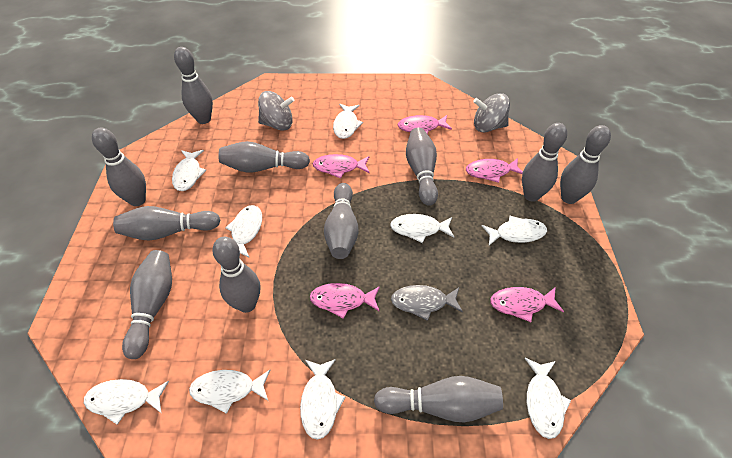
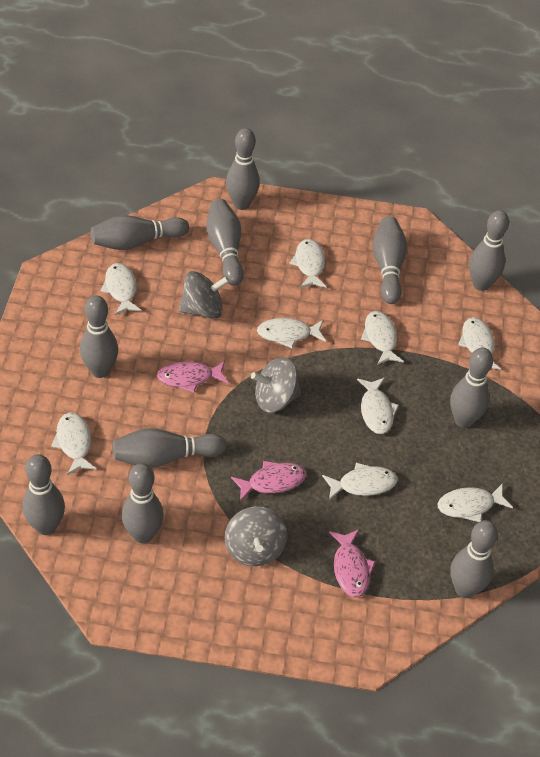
grey fish: 1 -> 0
grey spinning top: 2 -> 3
pink fish: 5 -> 3

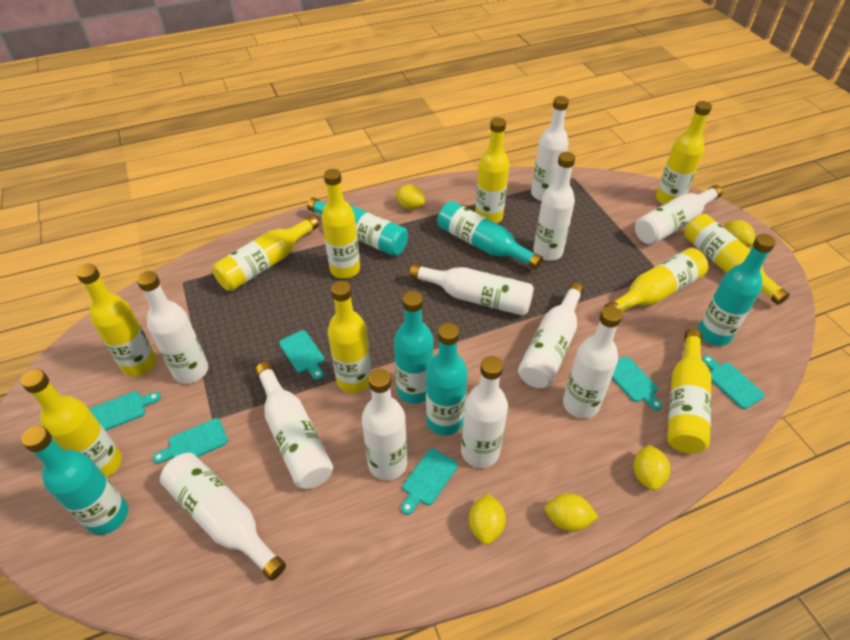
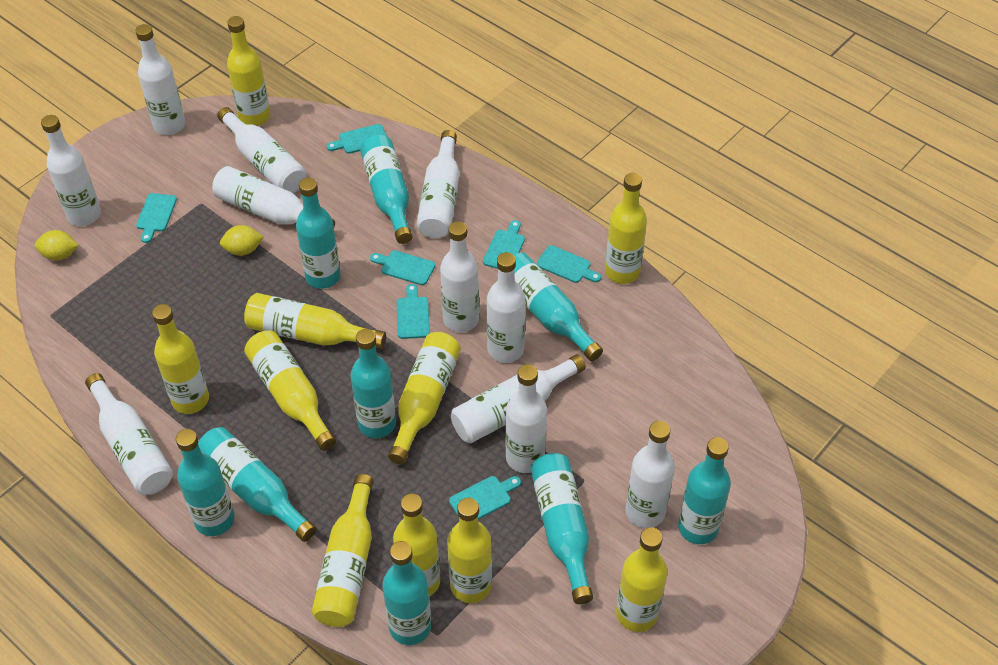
turquoise bottle: 6 -> 9
turquoise cutting board: 6 -> 7
yellow lemon: 5 -> 2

==================================================

-- Assignment --
From the listing above, return every line that contains the word "turquoise".

-- Solution below --
turquoise bottle: 6 -> 9
turquoise cutting board: 6 -> 7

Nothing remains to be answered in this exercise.